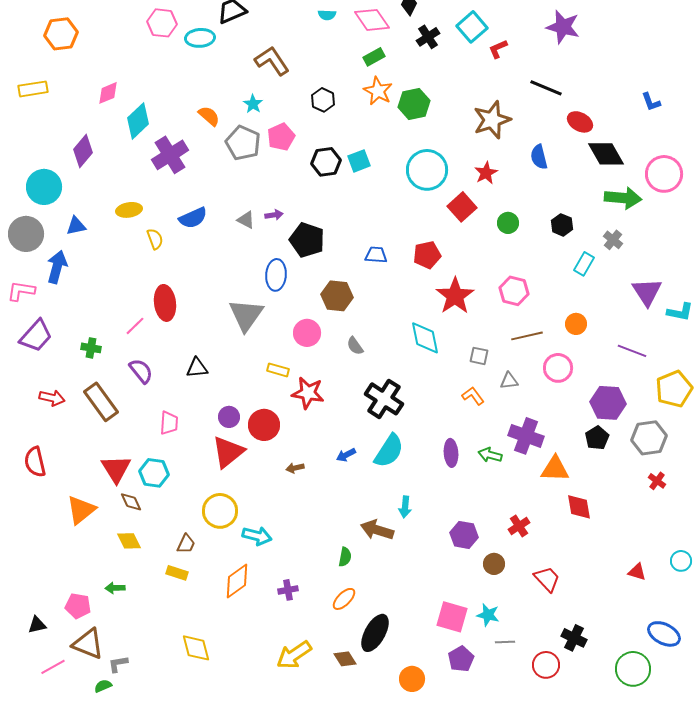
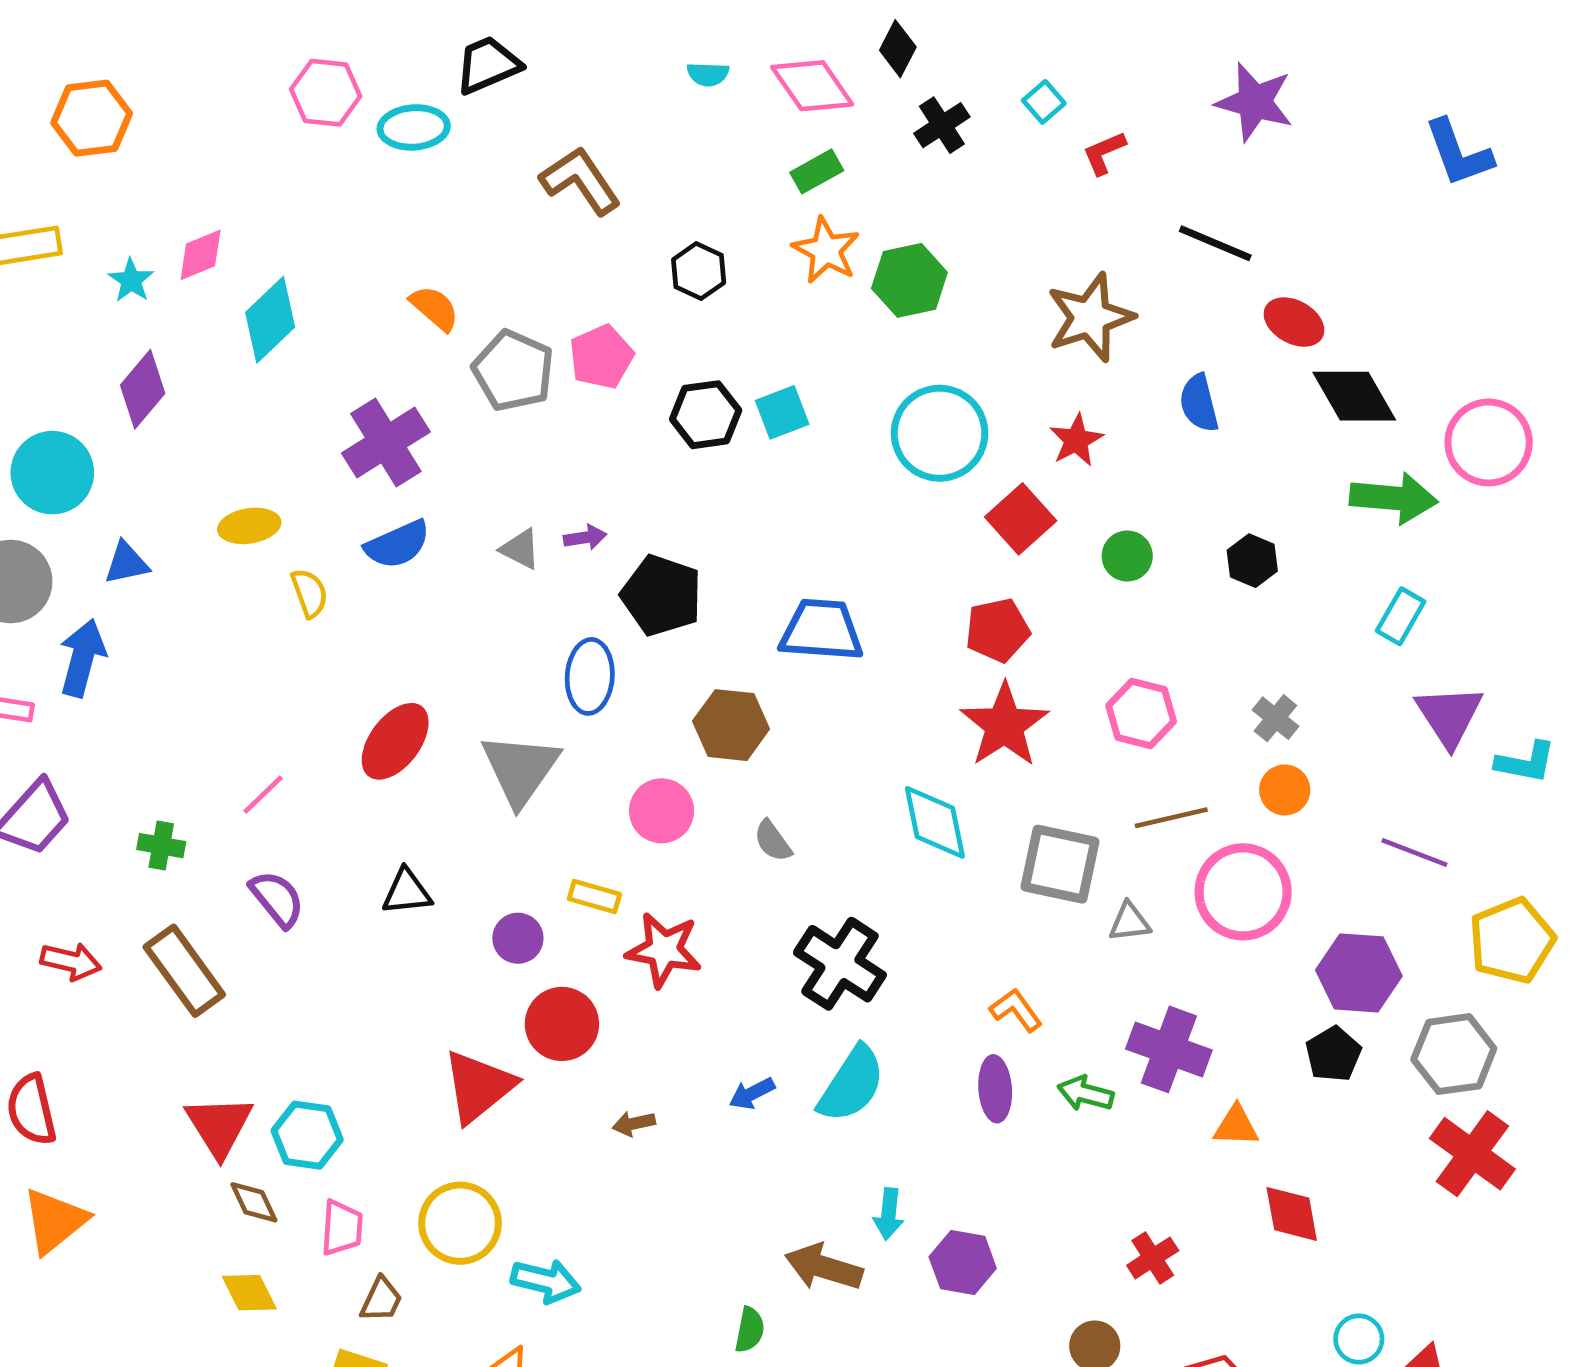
cyan square: (472, 27) -> (1044, 102), size x0.6
blue L-shape: (651, 102) -> (1458, 153), moved, size x1.6
cyan star: (253, 104) -> (131, 280), moved
purple cross: (170, 155) -> (386, 442), moved
gray cross: (613, 240) -> (1275, 718), moved
blue trapezoid: (376, 255) -> (821, 630), size x1.6
red pentagon: (427, 255) -> (997, 630), moved
cyan rectangle: (584, 264) -> (1401, 616), moved
red ellipse: (165, 303) -> (395, 741), moved, turned 44
gray square: (479, 356) -> (1060, 864), size x1.8
pink circle: (558, 368) -> (1243, 892), size x1.4
orange L-shape: (473, 396) -> (1016, 1010), moved
purple circle: (229, 417) -> (518, 938), moved
pink trapezoid: (169, 423) -> (342, 1228), moved
orange triangle: (555, 469) -> (1236, 1126), size x0.7
red cross: (657, 481) -> (1472, 1154), size x2.0
orange triangle: (81, 510) -> (55, 1221), moved
purple hexagon: (464, 535) -> (963, 1263), moved
cyan circle: (681, 561) -> (1359, 1339), moved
..........
TASK TO CARRY OUT -> Find the number of lines in the listing that carry the word "size". Only that figure should appear in the reply.

RESULT OF THE EXERCISE -> 7